* _WHAT TO DO_
Count the lines below that include the word "brown", then give that number and no other words.

Entries taken from a collection:
------------
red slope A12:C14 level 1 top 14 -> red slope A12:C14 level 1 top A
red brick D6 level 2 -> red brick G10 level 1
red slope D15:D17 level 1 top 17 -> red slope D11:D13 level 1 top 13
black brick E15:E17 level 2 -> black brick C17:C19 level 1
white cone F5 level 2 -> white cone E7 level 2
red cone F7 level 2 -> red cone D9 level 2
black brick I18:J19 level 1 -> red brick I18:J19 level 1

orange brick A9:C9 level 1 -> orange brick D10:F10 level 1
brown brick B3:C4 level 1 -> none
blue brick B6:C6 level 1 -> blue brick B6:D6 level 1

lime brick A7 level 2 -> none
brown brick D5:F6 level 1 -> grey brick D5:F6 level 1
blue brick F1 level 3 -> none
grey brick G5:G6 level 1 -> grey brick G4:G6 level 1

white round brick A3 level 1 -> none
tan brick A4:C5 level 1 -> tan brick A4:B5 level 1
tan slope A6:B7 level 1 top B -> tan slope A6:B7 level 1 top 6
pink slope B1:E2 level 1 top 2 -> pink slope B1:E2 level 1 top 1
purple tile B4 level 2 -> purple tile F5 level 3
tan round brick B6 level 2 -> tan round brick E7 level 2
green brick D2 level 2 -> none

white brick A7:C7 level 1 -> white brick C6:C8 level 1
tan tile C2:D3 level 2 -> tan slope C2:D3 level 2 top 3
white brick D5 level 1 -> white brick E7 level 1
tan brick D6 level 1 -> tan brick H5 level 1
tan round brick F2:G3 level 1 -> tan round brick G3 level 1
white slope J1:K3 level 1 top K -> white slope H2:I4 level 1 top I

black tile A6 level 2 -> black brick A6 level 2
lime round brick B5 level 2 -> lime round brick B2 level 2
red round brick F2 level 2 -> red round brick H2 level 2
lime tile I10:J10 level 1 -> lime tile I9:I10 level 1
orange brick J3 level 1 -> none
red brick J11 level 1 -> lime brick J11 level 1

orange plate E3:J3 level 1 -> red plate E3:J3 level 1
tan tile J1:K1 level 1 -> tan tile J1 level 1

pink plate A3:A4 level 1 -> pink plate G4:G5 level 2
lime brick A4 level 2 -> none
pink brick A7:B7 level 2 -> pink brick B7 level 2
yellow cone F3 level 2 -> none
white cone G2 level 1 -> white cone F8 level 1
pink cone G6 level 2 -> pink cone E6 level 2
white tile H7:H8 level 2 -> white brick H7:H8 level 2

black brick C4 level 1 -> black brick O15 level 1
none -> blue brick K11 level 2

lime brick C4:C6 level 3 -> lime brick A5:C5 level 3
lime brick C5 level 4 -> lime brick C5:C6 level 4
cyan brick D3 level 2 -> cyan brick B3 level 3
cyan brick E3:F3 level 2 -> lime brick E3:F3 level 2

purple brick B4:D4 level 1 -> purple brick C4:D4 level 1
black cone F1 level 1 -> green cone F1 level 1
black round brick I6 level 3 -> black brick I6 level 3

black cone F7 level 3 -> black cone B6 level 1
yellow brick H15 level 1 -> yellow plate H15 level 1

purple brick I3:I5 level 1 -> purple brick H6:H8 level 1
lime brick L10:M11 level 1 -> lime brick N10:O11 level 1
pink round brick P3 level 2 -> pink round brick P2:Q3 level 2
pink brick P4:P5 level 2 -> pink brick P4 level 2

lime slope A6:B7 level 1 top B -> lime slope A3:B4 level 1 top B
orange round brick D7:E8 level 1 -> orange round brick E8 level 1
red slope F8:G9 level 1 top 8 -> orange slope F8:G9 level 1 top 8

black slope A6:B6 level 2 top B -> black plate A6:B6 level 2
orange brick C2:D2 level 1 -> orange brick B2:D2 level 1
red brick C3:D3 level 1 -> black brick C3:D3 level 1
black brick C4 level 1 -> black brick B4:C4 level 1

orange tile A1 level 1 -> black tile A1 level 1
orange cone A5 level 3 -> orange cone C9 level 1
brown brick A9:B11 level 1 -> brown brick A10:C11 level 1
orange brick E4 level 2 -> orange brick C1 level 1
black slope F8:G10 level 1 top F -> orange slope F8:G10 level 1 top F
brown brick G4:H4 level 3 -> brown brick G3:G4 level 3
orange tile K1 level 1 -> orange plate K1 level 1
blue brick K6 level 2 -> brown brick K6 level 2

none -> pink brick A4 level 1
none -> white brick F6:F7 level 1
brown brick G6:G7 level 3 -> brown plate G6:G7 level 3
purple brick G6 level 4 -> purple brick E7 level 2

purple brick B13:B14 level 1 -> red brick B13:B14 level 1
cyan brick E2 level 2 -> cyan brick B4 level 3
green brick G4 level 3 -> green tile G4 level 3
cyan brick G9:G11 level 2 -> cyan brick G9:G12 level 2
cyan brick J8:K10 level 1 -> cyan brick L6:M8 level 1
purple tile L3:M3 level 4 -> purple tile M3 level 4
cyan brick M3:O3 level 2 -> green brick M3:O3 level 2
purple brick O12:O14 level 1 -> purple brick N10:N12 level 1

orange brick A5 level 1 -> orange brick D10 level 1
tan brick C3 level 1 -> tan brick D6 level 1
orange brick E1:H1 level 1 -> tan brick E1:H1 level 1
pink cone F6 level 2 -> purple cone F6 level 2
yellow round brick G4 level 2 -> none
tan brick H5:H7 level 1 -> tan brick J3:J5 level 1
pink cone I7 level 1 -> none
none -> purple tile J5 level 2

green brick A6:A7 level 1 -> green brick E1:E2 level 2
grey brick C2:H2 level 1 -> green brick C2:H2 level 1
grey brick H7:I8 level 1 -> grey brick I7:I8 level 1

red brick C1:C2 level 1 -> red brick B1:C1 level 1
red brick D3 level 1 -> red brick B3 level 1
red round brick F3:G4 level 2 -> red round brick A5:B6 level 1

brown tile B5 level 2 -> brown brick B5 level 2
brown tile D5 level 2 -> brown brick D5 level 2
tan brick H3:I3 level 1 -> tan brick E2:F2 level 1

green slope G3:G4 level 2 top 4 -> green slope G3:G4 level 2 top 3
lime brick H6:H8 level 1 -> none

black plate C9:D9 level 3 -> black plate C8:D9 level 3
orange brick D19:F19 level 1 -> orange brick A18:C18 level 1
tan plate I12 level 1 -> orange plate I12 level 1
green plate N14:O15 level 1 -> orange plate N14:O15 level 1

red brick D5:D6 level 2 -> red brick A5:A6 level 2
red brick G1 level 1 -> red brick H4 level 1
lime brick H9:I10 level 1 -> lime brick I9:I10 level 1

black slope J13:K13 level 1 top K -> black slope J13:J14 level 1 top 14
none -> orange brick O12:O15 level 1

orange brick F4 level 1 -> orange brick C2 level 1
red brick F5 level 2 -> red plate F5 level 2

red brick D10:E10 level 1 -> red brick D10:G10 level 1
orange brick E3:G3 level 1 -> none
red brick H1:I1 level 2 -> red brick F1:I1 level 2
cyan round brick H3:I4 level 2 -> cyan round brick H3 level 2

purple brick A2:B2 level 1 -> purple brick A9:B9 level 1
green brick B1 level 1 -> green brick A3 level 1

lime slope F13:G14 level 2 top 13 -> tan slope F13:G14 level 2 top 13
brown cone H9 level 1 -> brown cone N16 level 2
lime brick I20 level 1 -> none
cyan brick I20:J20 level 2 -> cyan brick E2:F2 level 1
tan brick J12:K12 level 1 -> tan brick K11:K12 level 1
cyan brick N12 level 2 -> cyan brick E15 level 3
------------
* _EXPECTED ANSWER_
9